*WORK ORDER*. Print all the data below exactly, without images.

*INFORMATION PROVIDED*.
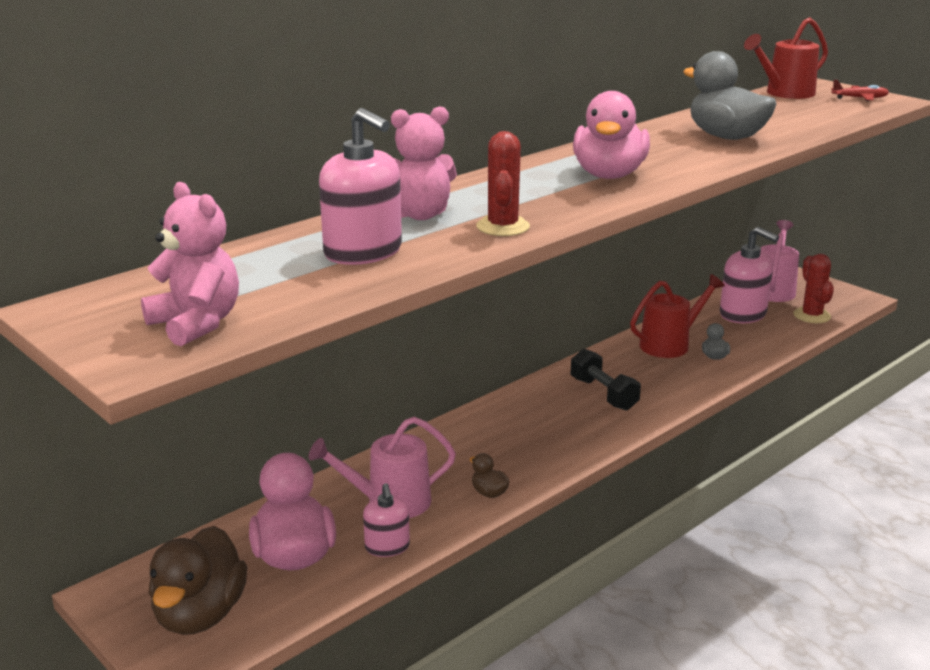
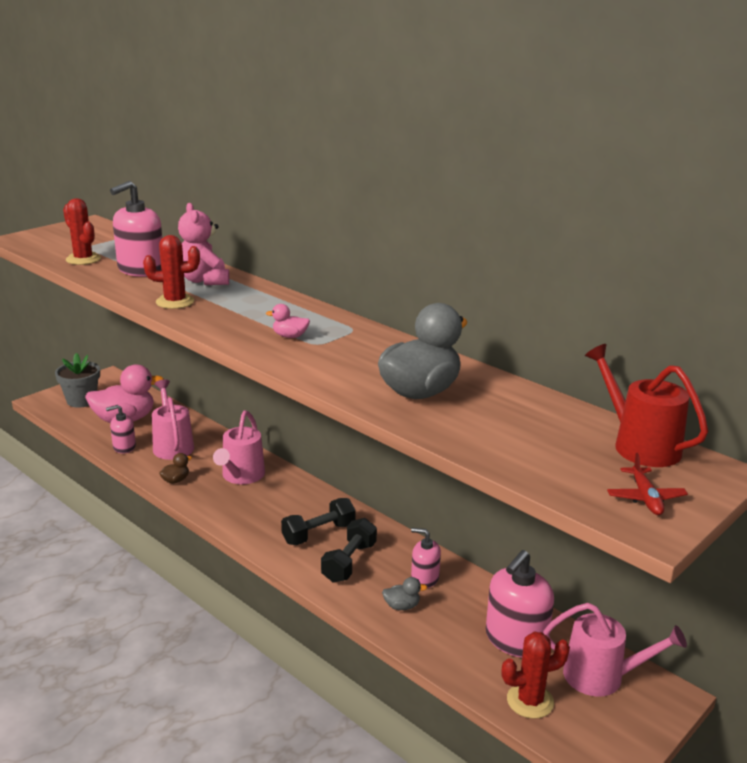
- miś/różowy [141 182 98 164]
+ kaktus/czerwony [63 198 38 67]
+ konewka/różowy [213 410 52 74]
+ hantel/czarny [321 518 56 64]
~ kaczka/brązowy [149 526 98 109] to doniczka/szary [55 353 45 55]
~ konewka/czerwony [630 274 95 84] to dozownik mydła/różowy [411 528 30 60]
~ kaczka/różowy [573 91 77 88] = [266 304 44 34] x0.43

*ANSWER TO THIS PROBLEM*.
- miś/różowy [141 182 98 164]
+ kaktus/czerwony [63 198 38 67]
+ konewka/różowy [213 410 52 74]
+ hantel/czarny [321 518 56 64]
~ kaczka/brązowy [149 526 98 109] to doniczka/szary [55 353 45 55]
~ konewka/czerwony [630 274 95 84] to dozownik mydła/różowy [411 528 30 60]
~ kaczka/różowy [573 91 77 88] = [266 304 44 34] x0.43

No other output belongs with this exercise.